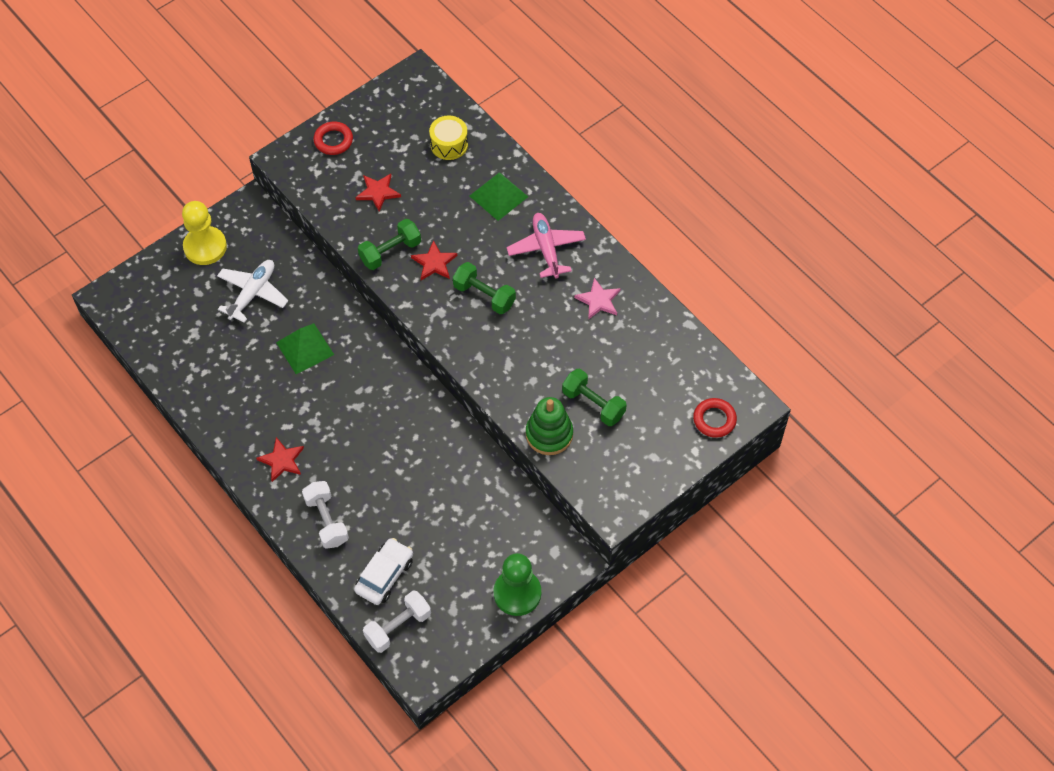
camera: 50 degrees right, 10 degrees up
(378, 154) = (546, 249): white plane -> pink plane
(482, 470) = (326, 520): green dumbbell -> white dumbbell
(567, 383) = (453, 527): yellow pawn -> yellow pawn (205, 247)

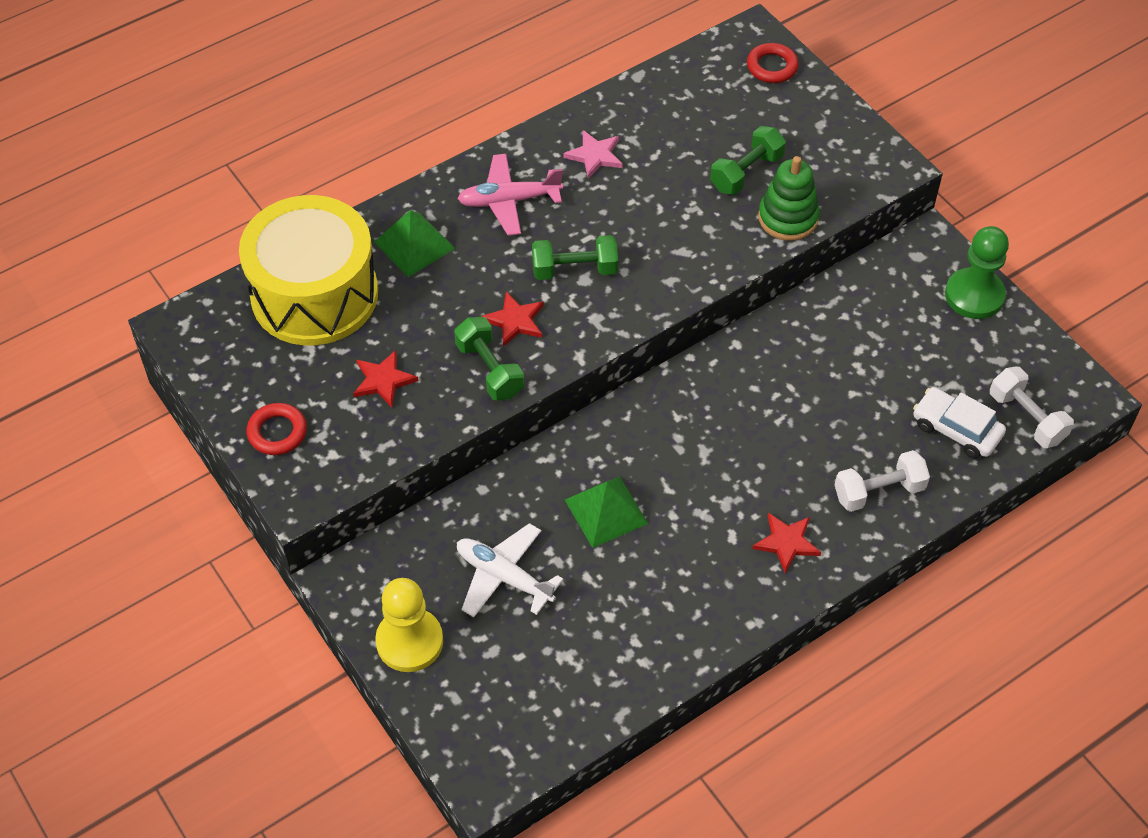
camera: 85 degrees left, 5 degrees down
(449, 144) = (314, 294): yellow drum -> yellow drum, size x2.34
(484, 295) = (574, 270): green dumbbell -> green dumbbell turned 45 degrees clockwise

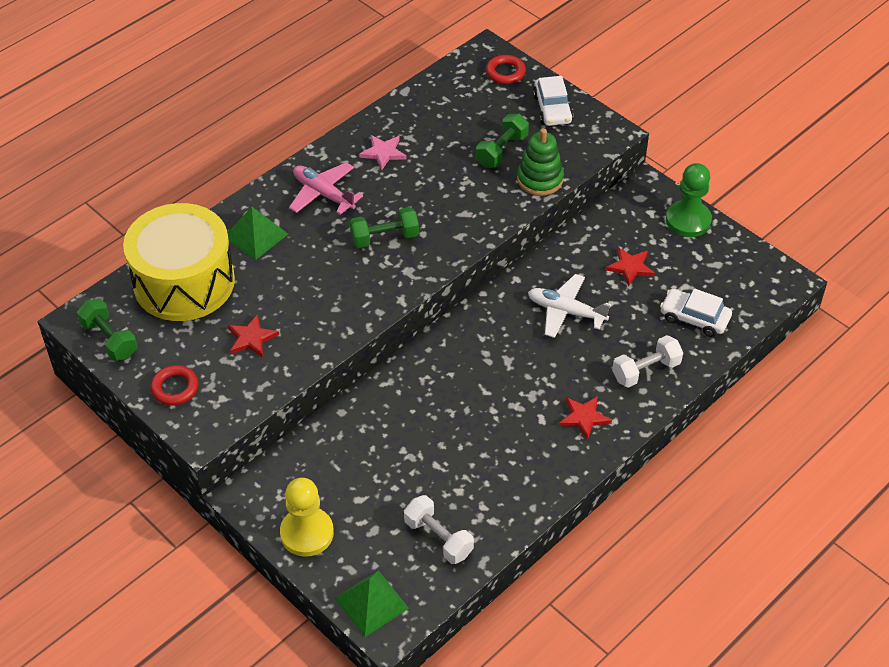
camera: 10 degrees left, 5 degrees down
(489, 370) = (333, 319): green dumbbell -> green dumbbell (109, 339)
(504, 576) = (371, 474): white plane -> white plane (566, 311)
(509, 201) = (323, 194): pink plane -> pink plane turned 60 degrees clockwise
(515, 321) = (346, 281): red star -> red star (630, 267)
(606, 511) = (441, 414): green pyramid -> green pyramid (371, 603)
(823, 124) = (552, 109): none -> white car
(1026, 418) = (745, 302): white dumbbell -> white dumbbell (438, 538)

== == ==

# Instructions to follow
The copy must reproduce every entry exactly while excluding all pictures.

# Solution
camera: 50 degrees right, 10 degrees up
(378, 154) = (546, 249): white plane -> pink plane
(482, 470) = (326, 520): green dumbbell -> white dumbbell
(567, 383) = (453, 527): yellow pawn -> yellow pawn (205, 247)

camera: 85 degrees left, 5 degrees down
(449, 144) = (314, 294): yellow drum -> yellow drum, size x2.34
(484, 295) = (574, 270): green dumbbell -> green dumbbell turned 45 degrees clockwise

camera: 10 degrees left, 5 degrees down
(489, 370) = (333, 319): green dumbbell -> green dumbbell (109, 339)
(504, 576) = (371, 474): white plane -> white plane (566, 311)
(509, 201) = (323, 194): pink plane -> pink plane turned 60 degrees clockwise
(515, 321) = (346, 281): red star -> red star (630, 267)
(606, 511) = (441, 414): green pyramid -> green pyramid (371, 603)
(823, 124) = (552, 109): none -> white car
(1026, 418) = (745, 302): white dumbbell -> white dumbbell (438, 538)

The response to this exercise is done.